**Written task**
In the records below, find every line that contains "purple" and list it.

**Provided records**

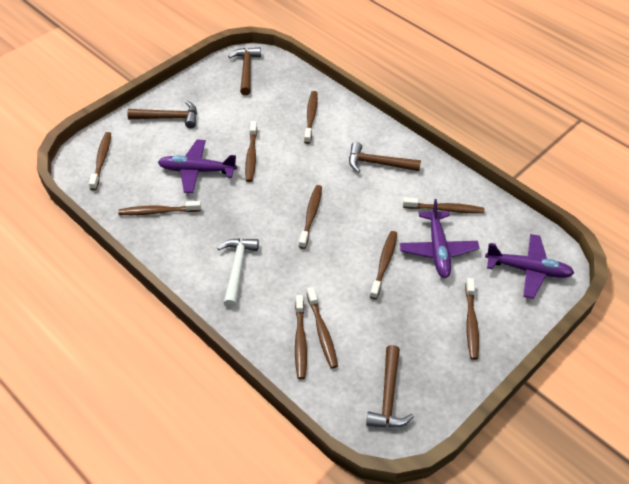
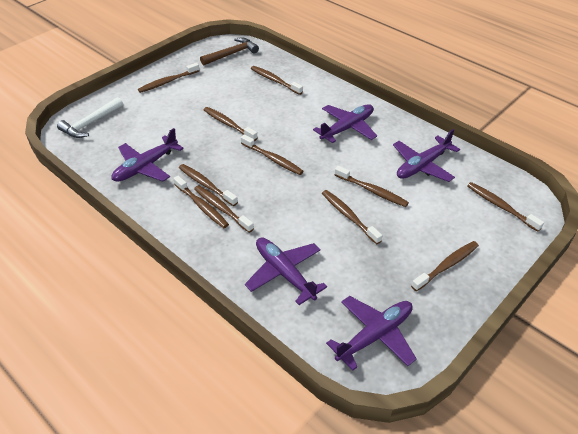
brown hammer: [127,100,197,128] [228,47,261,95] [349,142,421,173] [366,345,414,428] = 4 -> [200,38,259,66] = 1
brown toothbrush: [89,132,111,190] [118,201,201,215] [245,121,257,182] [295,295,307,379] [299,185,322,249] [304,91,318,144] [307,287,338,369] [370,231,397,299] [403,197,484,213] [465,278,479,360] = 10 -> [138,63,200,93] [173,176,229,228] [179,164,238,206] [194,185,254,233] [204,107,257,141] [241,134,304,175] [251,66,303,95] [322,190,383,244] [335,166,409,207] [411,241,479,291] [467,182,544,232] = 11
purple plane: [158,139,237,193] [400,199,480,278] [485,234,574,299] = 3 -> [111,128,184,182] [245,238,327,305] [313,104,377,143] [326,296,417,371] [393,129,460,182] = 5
---
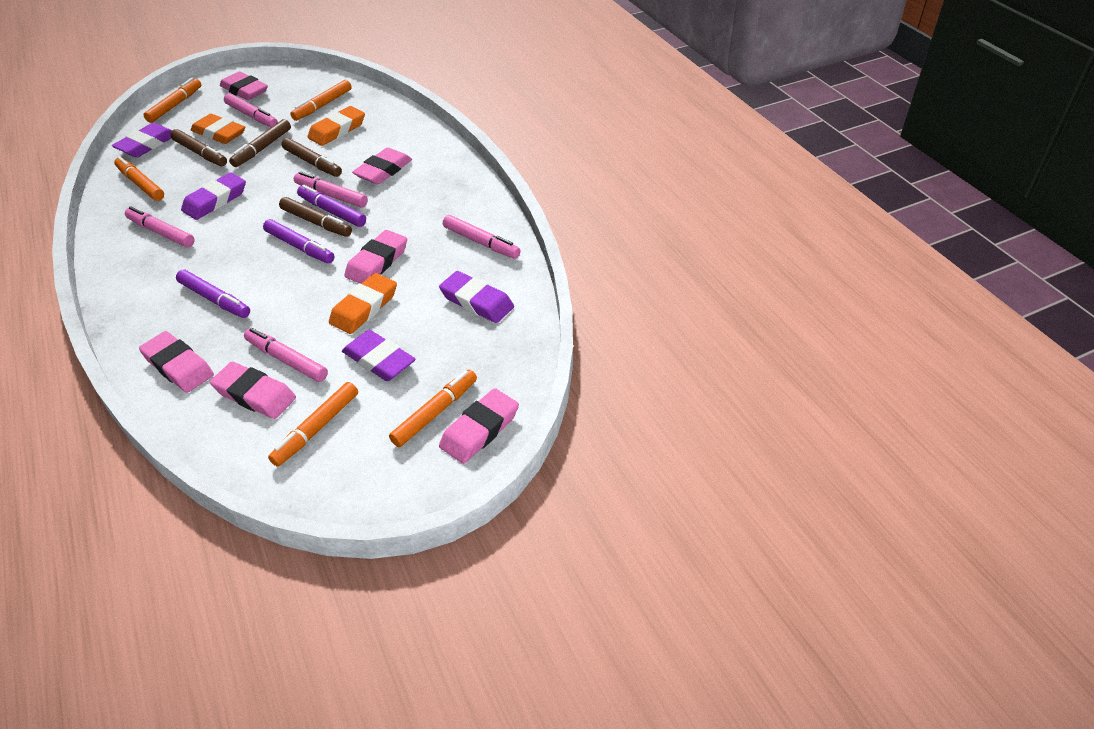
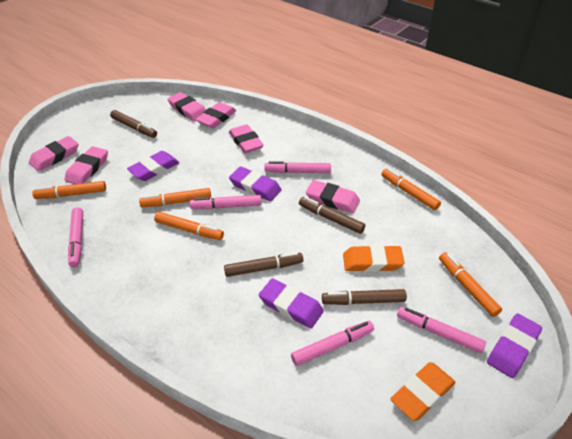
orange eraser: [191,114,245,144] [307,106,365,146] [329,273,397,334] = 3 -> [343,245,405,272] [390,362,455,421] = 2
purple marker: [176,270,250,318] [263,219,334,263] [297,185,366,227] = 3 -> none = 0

**Response area**
purple plane: [158,139,237,193] [400,199,480,278] [485,234,574,299] = 3 -> [111,128,184,182] [245,238,327,305] [313,104,377,143] [326,296,417,371] [393,129,460,182] = 5
purple marker: [176,270,250,318] [263,219,334,263] [297,185,366,227] = 3 -> none = 0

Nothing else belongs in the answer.